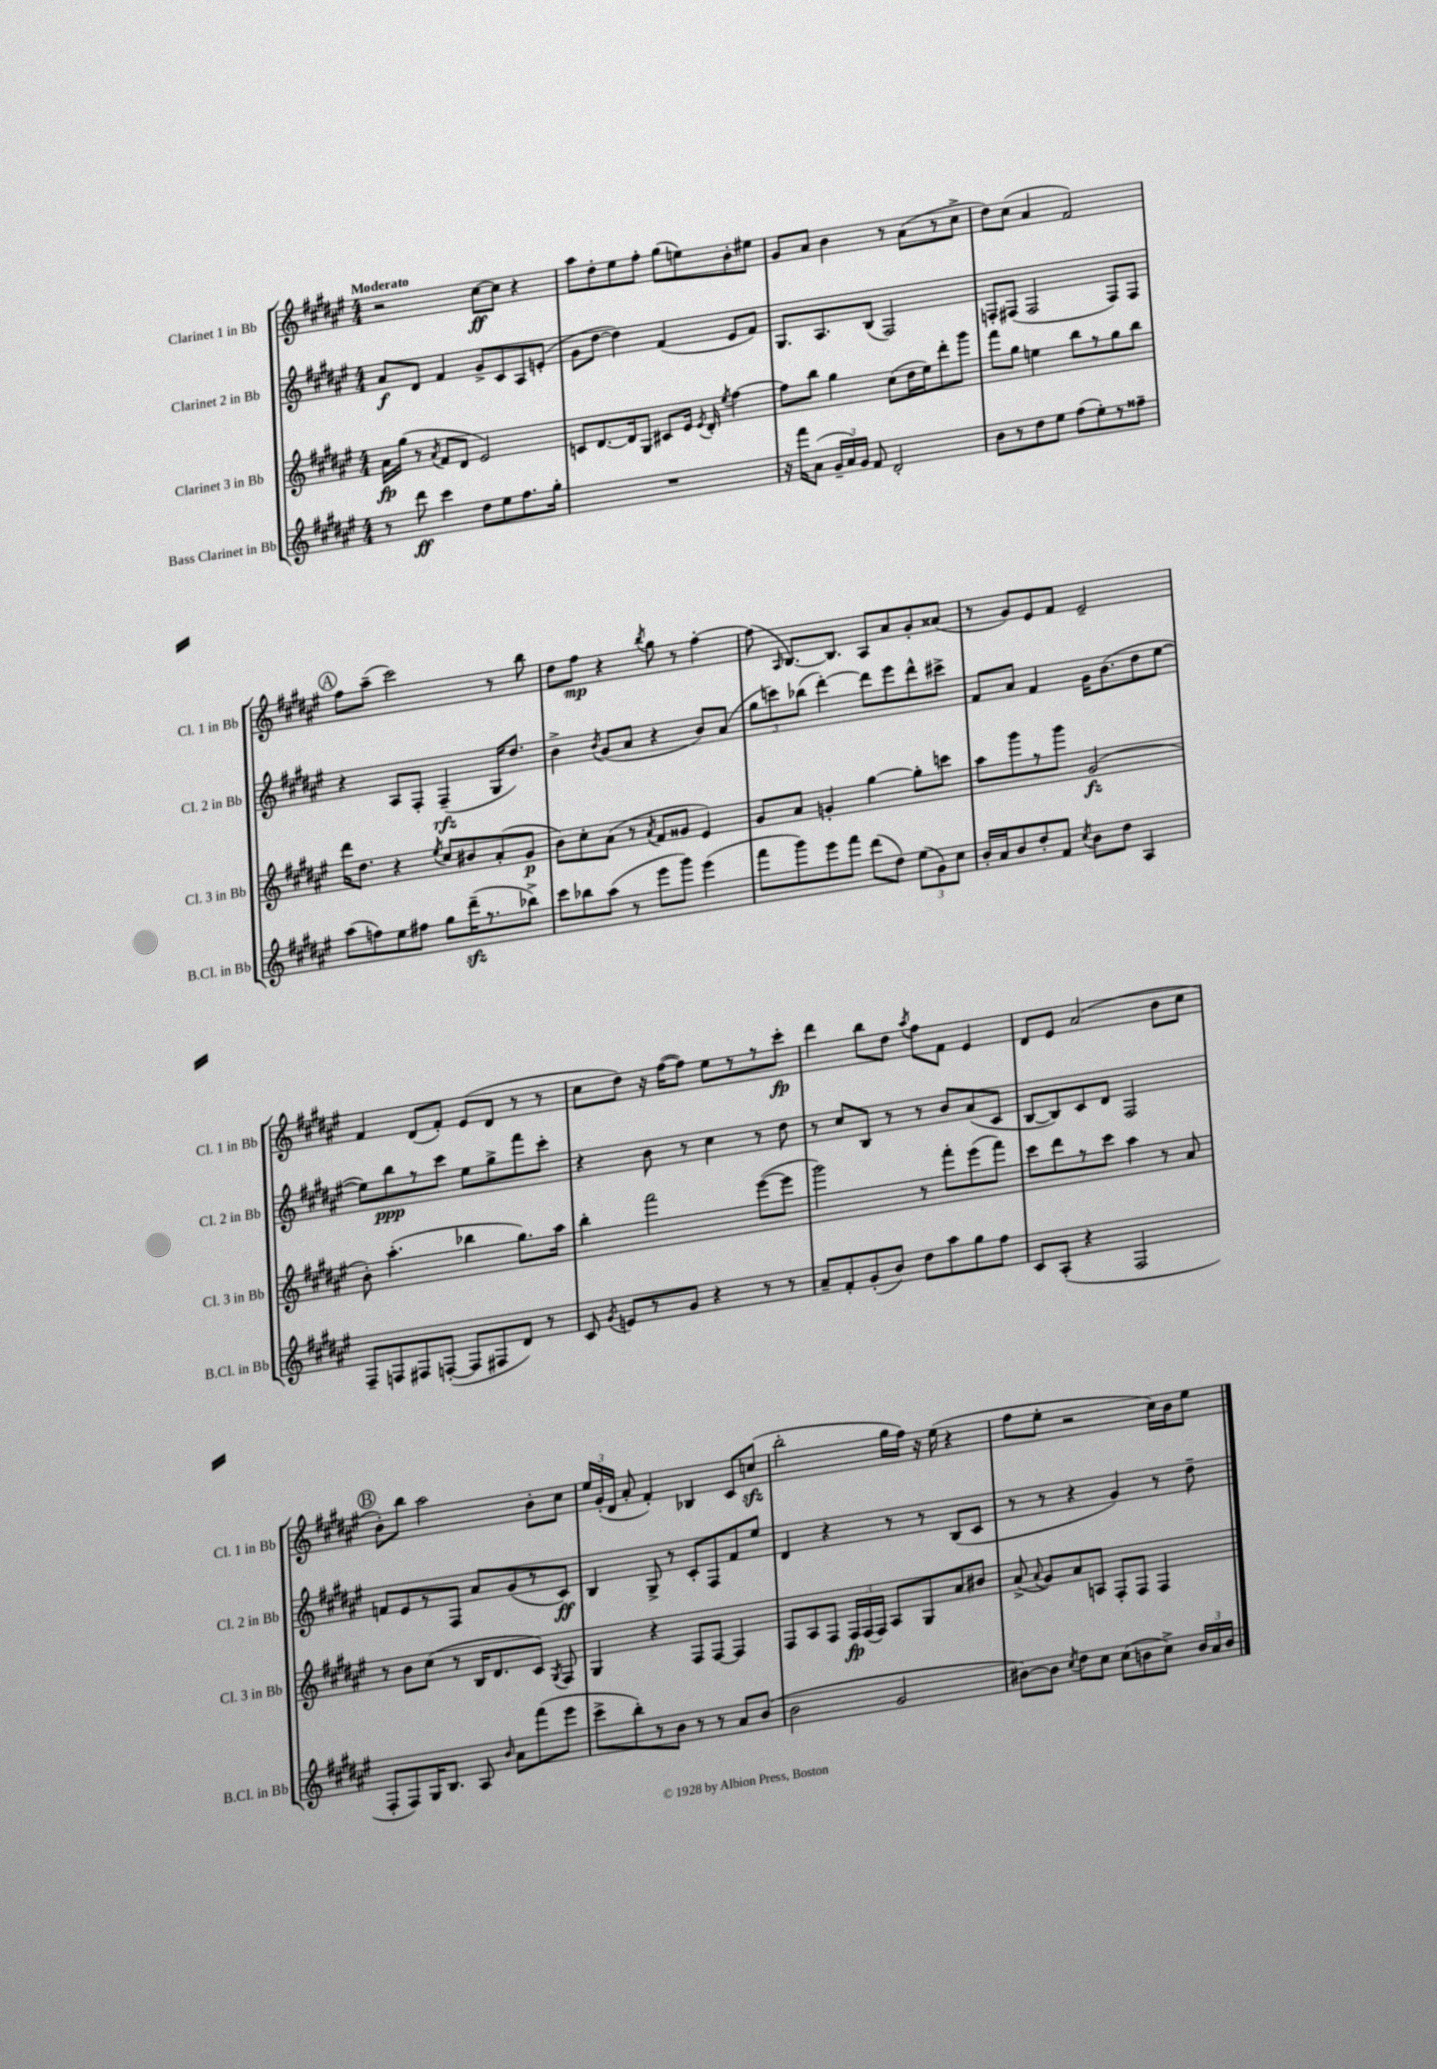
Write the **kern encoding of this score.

**kern	**dynam	**kern	**dynam	**kern	**dynam	**kern	**dynam
*part4	*part4	*part3	*part3	*part2	*part2	*part1	*part1
*staff4	*staff4	*staff3	*staff3	*staff2	*staff2	*staff1	*staff1
*I"Bass Clarinet in Bb	*	*I"Clarinet 3 in Bb	*	*I"Clarinet 2 in Bb	*	*I"Clarinet 1 in Bb	*
*I'B.Cl. in Bb	*	*I'Cl. 3 in Bb	*	*I'Cl. 2 in Bb	*	*I'Cl. 1 in Bb	*
*clefG2	*	*clefG2	*	*clefG2	*	*clefG2	*
*k[f#c#g#d#a#e#]	*	*k[f#c#g#d#a#e#]	*	*k[f#c#g#d#a#e#]	*	*k[f#c#g#d#a#e#]	*
*M4/4	*	*M4/4	*	*M4/4	*	*M4/4	*
=1	=1	=1	=1	=1	=1	=1	=1
!	!	!	!	!	!	!LO:TX:a:B:t=Moderato	!
8r	.	16a#\LL	fp	8a#/L	f	2r	.
.	.	(16gg#\JJ	.	.	.	.	.
8ddd#\	ff	8r	.	8d#/J	.	.	.
.	.	8qa#/	.	.	.	.	.
4ccc#\	.	8f#/L	.	4f#/	.	.	.
.	.	8d#/J	.	.	.	.	.
8dd#\L	.	2e#/)	.	8g#^/L	.	[8cc#\L	ff
8ee#\	.	.	.	8c#/	.	8cc#\J]	.
8.ff#\	.	.	.	8A#/	.	4r	.
.	.	.	.	(8en'/J	.	.	.
16gg#'\Jk	.	.	.	.	.	.	.
=2	=2	=2	=2	=2	=2	=2	=2
1r	.	8cn/L	.	8g#\L	.	8aa#\L	.
.	.	[8.d#/	.	[8dd#\J	.	8dd#'\	.
.	.	.	.	4dd#\])	.	8ee#\	.
.	.	16d#/k]	.	.	.	.	.
.	.	8G#/J	.	.	.	8ff#'\J	.
.	.	8c#X/L	.	(4f#/	.	(8gg#\L	.
.	.	16e#/Jk	.	.	.	8een\)	.
.	.	8qe#/	.	.	.	.	.
.	.	16d#'/	.	.	.	.	.
.	.	8qee#/	.	.	.	.	.
.	.	[4ff#\	.	8e#/L	.	8b'\	.
.	.	.	.	8f#/J)	.	8ee#X\J	.
=3	=3	=3	=3	=3	=3	=3	=3
16r	.	8ff#\L]	.	8.G#/L	.	8g#/L	.
16fff#\KL	.	.	.	.	.	.	.
(8a#\J	.	8bb\J	.	.	.	8a#/J	.
.	.	.	.	8.A#/	.	.	.
24g#~/LL	.	4gg#\	.	.	.	4b\	.
24a#/)	.	.	.	.	.	.	.
24g#/JJ	.	.	.	.	.	.	.
8f#/	.	.	.	(8B/J	.	.	.
2d#'/	.	(8cc#\L	.	2F#/)	.	8r	.
.	.	16dd#\L	.	.	.	(8a#\L	.
.	.	16ee#\J)	.	.	.	.	.
.	.	8ddd#'\	.	.	.	8r	.
.	.	8ggg#\J	.	.	.	8cc#^\J	.
=4	=4	=4	=4	=4	=4	=4	=4
8b\L	.	8fff#\L	.	8Fn'/L	.	8dd#\L)	.
8r	.	8gg#\J	.	(8F#X/J	.	(8cc#\J	.
8dd#\	.	4een\	.	2F#/	.	4a#/	.
8ee#\J	.	.	.	.	.	.	.
(8ff#\L	.	8bb\L	.	.	.	2f#/)	.
8ee#'\)	.	8r	.	.	.	.	.
8r	.	8gg#\	.	8F#/L)	.	.	.
8ff##X~\J	.	8bb\J	.	8F#/J	.	.	.
!!LO:LB:g=z
!!LO:REH:place=s1:t=A
=5	=5	=5	=5	=5	=5	=5	=5
(8aa#\L	.	16ddd#\KL	.	4r	.	8ff#\L	.
.	.	8.dd#\J	.	.	.	.	.
8ffn\)	.	.	.	.	.	(8aa#~\J	.
8ee#\	.	4r	.	8A#/L	.	2ccc#\)	.
8ff#X\J	.	.	.	8F#'/J	.	.	.
.	.	8qee#/	.	.	.	.	.
8gg#\L	.	8cc#/L	.	(4F#~/	rfz	.	.
(16ddd#zz~\K	.	8b#X/	.	.	.	.	.
8.r	.	.	.	.	.	.	.
.	.	(8a#'/	.	16G#/KL	.	8r	.
.	.	.	.	8.dd#/J)	.	.	.
8bb-X^\J)	.	8g#/J	p	.	.	8bb\	.
=6	=6	=6	=6	=6	=6	=6	=6
8ccc#\L	.	8b\L)	.	4b^\	.	8dd#\L	.
8bb-X\	.	8cc#'\	.	.	.	8ff#\J	mp
.	.	.	.	8qb/	.	.	.
(8aa#\J	.	(8a#\J	.	(8g#/L	.	4r	.
8r	.	8r	.	8a#/J	.	.	.
.	.	8qa#/	.	.	.	8qbb/	.
8eee#\L	.	8f#/L	.	4r	.	8gg#\	.
8ggg#\J)	.	8g##X/J	.	.	.	8r	.
(4eee#\	.	4e#/)	.	8b/L)	.	[4ff#'\	.
.	.	.	.	(8a#/J	.	.	.
=7	=7	=7	=7	=7	=7	=7	=7
8fff#\L	.	8g#/L	.	12gg#\L	.	(8ff#\]	.
.	.	.	.	12cccn\)	.	.	.
.	.	.	.	.	.	16qqA#/	.
8ggg#\)	.	8a#/J	.	.	.	[8.B/L)	.
.	.	.	.	(12bb-X\J	.	.	.
8eee#\	.	4gn'/	.	[4ddd#'\)	.	.	.
.	.	.	.	.	.	8.B/J]	.
8fff#\J	.	.	.	.	.	.	.
(8ddd#\L	.	[4gg#\	.	8ddd#\L]	.	8A#/L	.
8dd#\J)	.	.	.	8eee#\	.	8a#/	.
(12ee#\L	.	8gg#'\L]	.	8ddd#^^\	.	8g#'/	.
12g#\)	.	.	.	.	.	.	.
.	.	8cccn\J	.	8ccc#X^\J	.	(8a##X/J	.
12cc#\J	.	.	.	.	.	.	.
=8	=8	=8	=8	=8	=8	=8	=8
16b'/LL	.	8aa#\L	.	8f#/L	.	8r	.
16a#/J	.	.	.	.	.	.	.
8b/	.	8ggg#\	.	8a#/J	.	8g#/L)	.
8dd#'/	.	8r	.	4f#/	.	8e#/	.
8f#/J	.	8ggg#\J	.	.	.	8f#/J	.
8qcc#/	.	.	.	.	.	.	.
8b\L	.	(2g#/	fz	16g#\KL	.	2e#~/	.
.	.	.	.	(8.b\	.	.	.
8dd#\J	.	.	.	.	.	.	.
4A#/	.	.	.	8dd#\	.	.	.
.	.	.	.	[8ee#\J	.	.	.
!!LO:LB:g=z
=9	=9	=9	=9	=9	=9	=9	=9
8F#~/L	.	8b'\)	.	8ee#\L])	.	4f#/	.
8Fn/	.	(4.aa#'\	.	8bb\	ppp	.	.
8F#X/	.	.	.	8r	.	(8d#/L	.
([8Fn'/J	.	.	.	8ccc#\J	.	8f#'/J)	.
8F/L]	.	4bb-X\	.	8ee#\L	.	(8e#/L	.
8F#X/	.	.	.	8gg#^\	.	8d#/J	.
8d#/J)	.	8.gg#\L)	.	8fff#\	.	8r	.
8r	.	.	.	8ccc#'\J	.	8r	.
.	.	16aa#\Jk	.	.	.	.	.
=10	=10	=10	=10	=10	=10	=10	=10
8c#/	.	4bb'\	.	4r	.	8cc#\L	.
8qg#/	.	.	.	.	.	.	.
8en/L	.	.	.	.	.	8dd#\J)	.
8r	.	2fff#\	.	8b\	.	16r	.
.	.	.	.	.	.	([16ff#\KL	.
8g#/J	.	.	.	8r	.	8ff#\J])	.
4r	.	.	.	4cc#\	.	8ee#\L	.
.	.	.	.	.	.	8r	.
8r	.	([8eee#\L	.	8r	.	8r	.
8r	.	8eee#\J]	.	8dd#\	.	8ccc#'\J	fp
=11	=11	=11	=11	=11	=11	=11	=11
8a#~/L	.	2ggg#\)	.	8r	.	4ddd#\	.
8f#'/	.	.	.	8cc#/L	.	.	.
(8g#'/	.	.	.	8B/J	.	8bb\L	.
8b/J)	.	.	.	8r	.	8dd#\J	.
.	.	.	.	.	.	8qaa#/	.
8dd#\L	.	8r	.	8r	.	8ff#\L	.
8aa#\	.	8fff#'\L	.	8b/L	.	8f#\J	.
8gg#\	.	(8eee#\	.	(8a#/	.	4e#/	.
8ff#\J	.	8fff#\J)	.	8c#/J	.	.	.
=12	=12	=12	=12	=12	=12	=12	=12
8c#/L	.	8ccc#\L	.	[8B/L	.	8d#/L	.
(8A#'/J	.	8ddd#\	.	8B/])	.	8e#/J	.
4r	.	8r	.	8c#/	.	(2a#/	.
.	.	8ccc#\J	.	8d#/J	.	.	.
2F#/	.	4aa#\	.	2F#/	.	.	.
.	.	8r	.	.	.	8b\L	.
.	.	8a#/	.	.	.	8cc#\J	.
!!LO:LB:g=z
!!LO:REH:place=s1:t=B
=13	=13	=13	=13	=13	=13	=13	=13
8F#'/L	.	8r	.	8fn/L	.	8b'\L)	.
8F#/)	.	8b\L	.	8e#/	.	8bb\J	.
16G#/K	.	(8cc#\J	.	8r	.	2aa#\	.
8.B/J	.	.	.	.	.	.	.
.	.	8r	.	8F#/J	.	.	.
8A#/	.	16B/KL	.	8a#/L	.	.	.
.	.	8.d#/	.	.	.	.	.
16qqb/	.	.	.	.	.	.	.
8a#\L	.	.	.	(8g#/	.	.	.
(8fff#\	.	8c#/J)	.	8r	.	8b'\L	.
.	.	8qG#/	.	.	.	.	.
8eee#\J	.	8F#/	.	8c#/J)	ff	8cc#\J	.
=14	=14	=14	=14	=14	=14	=14	=14
8ccc#^\L	.	4G#/	.	4B/	.	24ee#/LL	.
.	.	.	.	.	.	(24g#'/	.
.	.	.	.	.	.	24d#/JJ	.
8bb'\)	.	.	.	.	.	8a#'/	.
8r	.	4r	.	8G#^/	.	4f#'/)	.
8b\J	.	.	.	8r	.	.	.
8r	.	8F#/L	.	8c#'/L	.	4B-X/	.
8r	.	[8F#/J	.	8F#/	.	.	.
8a#/L	.	4F#/]	.	8f#/	.	8c#/L	.
(8b/J	.	.	.	8ee#/J	.	(8ccnzz/J	.
=15	=15	=15	=15	=15	=15	=15	=15
2b\	.	8F#/L	.	4d#/	.	2bb'\	.
.	.	8A#/	.	.	.	.	.
.	.	8F#/J	.	4r	.	.	.
.	.	24F#/LL	fp	.	.	.	.
.	.	(24F#/	.	.	.	.	.
.	.	24F#/JJ)	.	.	.	.	.
2g#/	.	8A#/L	.	8r	.	16gg#\LL	.
.	.	.	.	.	.	16ff#\JJ)	.
.	.	8G#/	.	8r	.	16r	.
.	.	.	.	.	.	(16ee#\	.
.	.	8a#/	.	(8B/L	.	4r	.
.	.	8b#X/J	.	8c#/J	.	.	.
=16	=16	=16	=16	=16	=16	=16	=16
[8b#X\L)	.	(8a#^/	.	8r	.	8ff#\L	.
.	.	8qqa#/	.	.	.	.	.
8b#\J]	.	8g#/L)	.	8r	.	8ee#'\J	.
8qcc#/	.	.	.	.	.	.	.
8dd#\L	.	8a#/	.	4r	.	2r	.
8cc#\J	.	8An/J	.	.	.	.	.
(8cc#\L	.	8F#'/L	.	4g#/)	.	.	.
8bn\	.	8F#/J	.	.	.	.	.
8cc#^\J)	.	4F#/	.	8r	.	16cc#\LL)	.
.	.	.	.	.	.	16b\J	.
24b/LL	.	.	.	8dd#~\	.	8ee#\J	.
24a#/	.	.	.	.	.	.	.
24b/JJ	.	.	.	.	.	.	.
==	==	==	==	==	==	==	==
*-	*-	*-	*-	*-	*-	*-	*-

> WHAT IS EXPECTED
Pick out each line in the data above that contains the string "kern", and copy those lines.

> COMPLETE OUTPUT
Write the **kern encoding of this score.
**kern	**dynam	**kern	**dynam	**kern	**dynam	**kern	**dynam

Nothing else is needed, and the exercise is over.